What the task asks =
In the entries that follow, the lines from the one with "(320, 392) = (353, 265): green banana -> none" through the one with "(182, 314) = (140, 217): blue" are the ones to write out, exactly and with both ends included. Nothing else should appear.

(Object state comparisons)
######
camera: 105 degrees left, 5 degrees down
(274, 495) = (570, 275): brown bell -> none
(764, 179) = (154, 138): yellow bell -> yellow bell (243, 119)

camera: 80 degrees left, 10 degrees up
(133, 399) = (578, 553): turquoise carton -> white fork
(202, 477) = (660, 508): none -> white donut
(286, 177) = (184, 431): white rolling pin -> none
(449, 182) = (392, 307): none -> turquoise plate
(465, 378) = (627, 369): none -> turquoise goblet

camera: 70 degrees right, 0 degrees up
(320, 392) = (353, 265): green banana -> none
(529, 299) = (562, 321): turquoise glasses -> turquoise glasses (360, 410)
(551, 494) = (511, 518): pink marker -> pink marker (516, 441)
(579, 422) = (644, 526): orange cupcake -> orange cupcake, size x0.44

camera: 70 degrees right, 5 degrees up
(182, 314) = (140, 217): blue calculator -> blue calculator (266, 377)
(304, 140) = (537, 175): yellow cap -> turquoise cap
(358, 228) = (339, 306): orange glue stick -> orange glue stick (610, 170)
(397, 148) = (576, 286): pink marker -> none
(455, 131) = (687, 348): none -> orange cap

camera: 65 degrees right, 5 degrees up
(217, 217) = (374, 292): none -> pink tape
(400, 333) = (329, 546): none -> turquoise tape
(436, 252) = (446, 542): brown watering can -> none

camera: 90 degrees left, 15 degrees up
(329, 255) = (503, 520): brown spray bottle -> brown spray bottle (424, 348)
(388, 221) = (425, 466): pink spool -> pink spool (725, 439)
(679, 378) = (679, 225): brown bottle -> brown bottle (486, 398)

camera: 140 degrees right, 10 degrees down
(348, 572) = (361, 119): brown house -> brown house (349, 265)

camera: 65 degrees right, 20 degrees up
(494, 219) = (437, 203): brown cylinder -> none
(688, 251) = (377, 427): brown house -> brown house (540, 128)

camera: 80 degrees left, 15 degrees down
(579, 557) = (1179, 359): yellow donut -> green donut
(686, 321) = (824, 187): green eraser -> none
######
Finished task =
(320, 392) = (353, 265): green banana -> none
(529, 299) = (562, 321): turquoise glasses -> turquoise glasses (360, 410)
(551, 494) = (511, 518): pink marker -> pink marker (516, 441)
(579, 422) = (644, 526): orange cupcake -> orange cupcake, size x0.44

camera: 70 degrees right, 5 degrees up
(182, 314) = (140, 217): blue calculator -> blue calculator (266, 377)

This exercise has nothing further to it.